▸ **GIVEN RECORDS**:
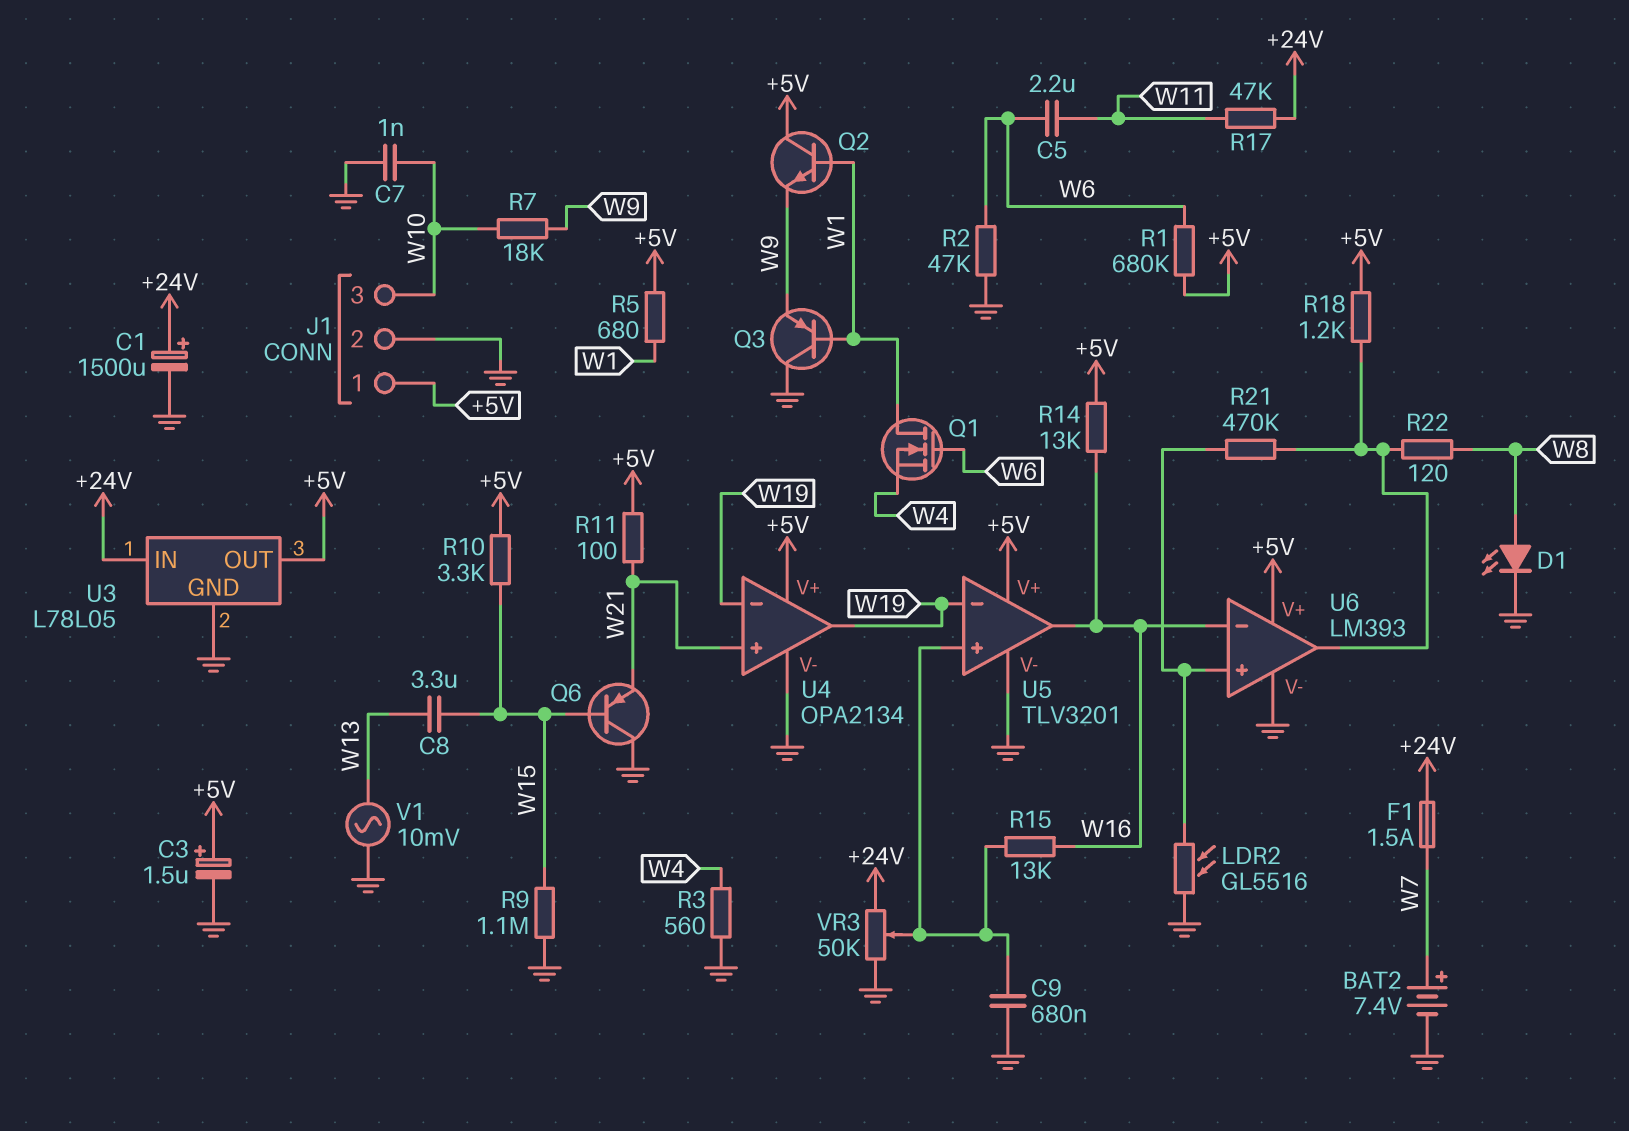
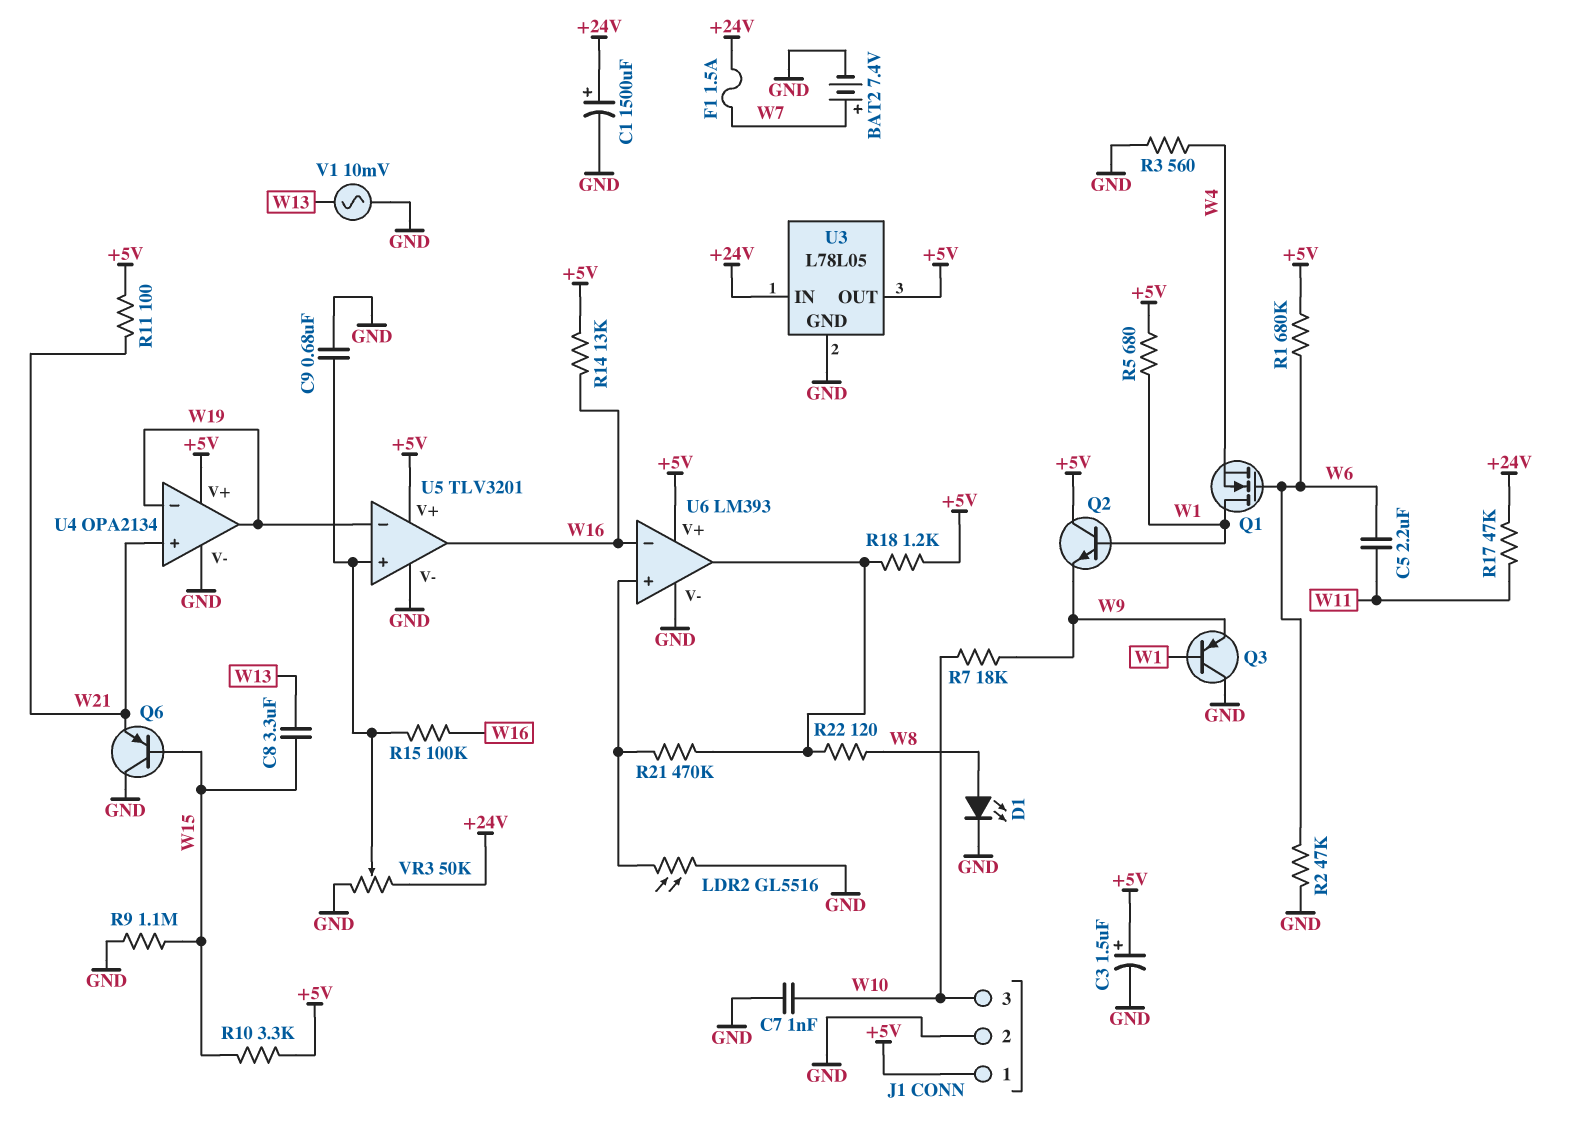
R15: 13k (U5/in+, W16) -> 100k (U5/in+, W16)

---

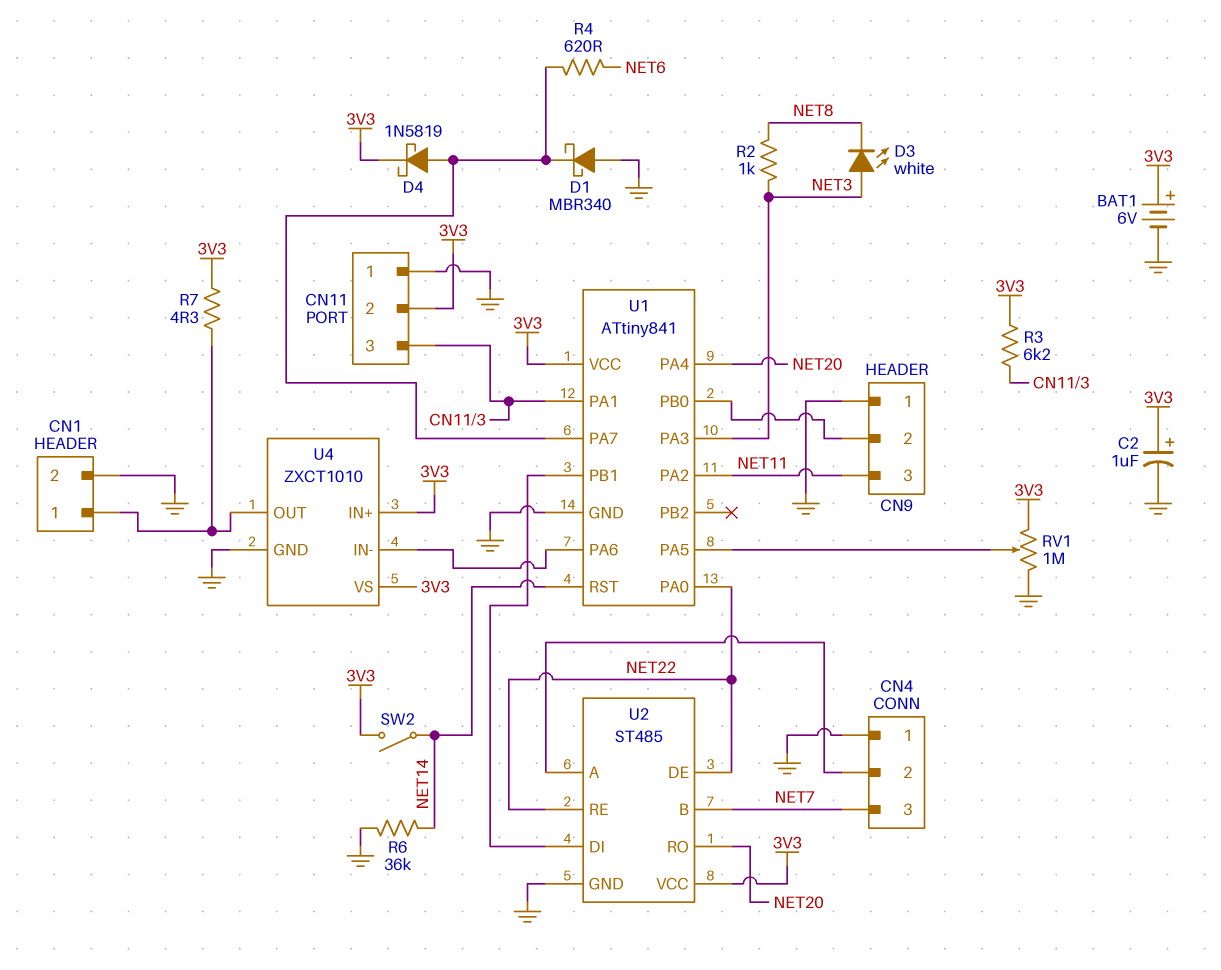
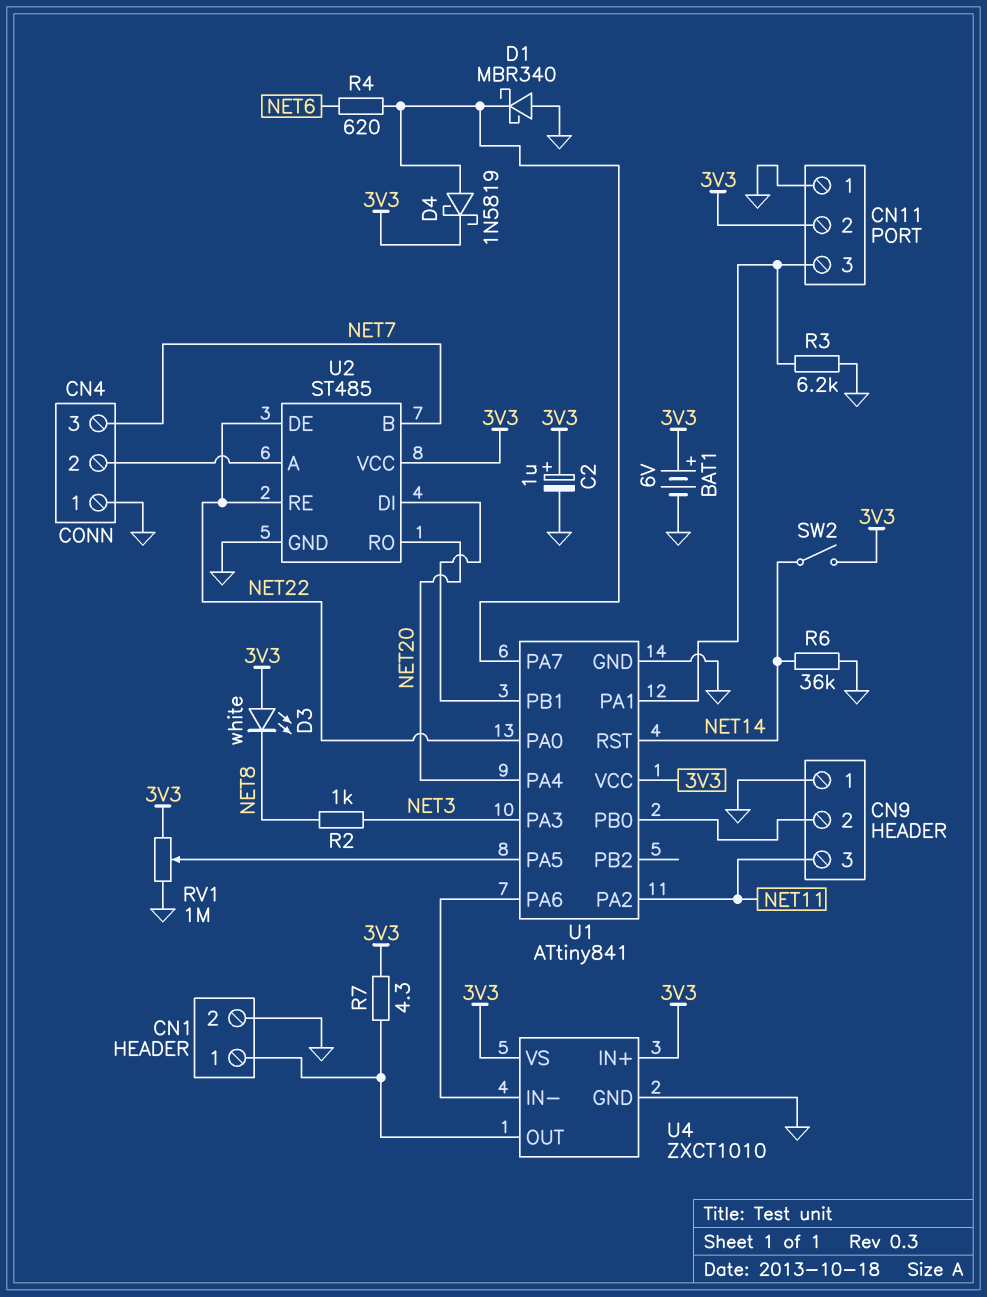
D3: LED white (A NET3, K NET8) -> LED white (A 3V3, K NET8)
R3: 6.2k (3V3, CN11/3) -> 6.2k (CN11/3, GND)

==

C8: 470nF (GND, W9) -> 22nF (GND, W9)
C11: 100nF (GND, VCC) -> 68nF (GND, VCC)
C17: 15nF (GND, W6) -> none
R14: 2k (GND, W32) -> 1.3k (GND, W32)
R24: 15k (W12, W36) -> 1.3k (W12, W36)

▸ **PROBLEM REQUIREMENTS**: Output exactly the lines of the material above from the one containing "C17: 15nF (GND, W6) -> none" up to and including the one containing "R24: 15k (W12, W36) -> 1.3k (W12, W36)".

▸ **ANSWER FOR THE TASK**:
C17: 15nF (GND, W6) -> none
R14: 2k (GND, W32) -> 1.3k (GND, W32)
R24: 15k (W12, W36) -> 1.3k (W12, W36)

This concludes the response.